- _REQUIRED ACTION_: Check each line of the records below and collect those that include the word "purple".

- _RECORDS PROVIDED_:
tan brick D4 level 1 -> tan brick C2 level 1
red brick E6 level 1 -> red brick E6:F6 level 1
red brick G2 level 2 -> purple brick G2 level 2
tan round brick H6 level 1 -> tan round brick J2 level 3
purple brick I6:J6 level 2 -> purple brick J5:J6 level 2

- _OUTPUT OF THE EXERCISE_:
red brick G2 level 2 -> purple brick G2 level 2
purple brick I6:J6 level 2 -> purple brick J5:J6 level 2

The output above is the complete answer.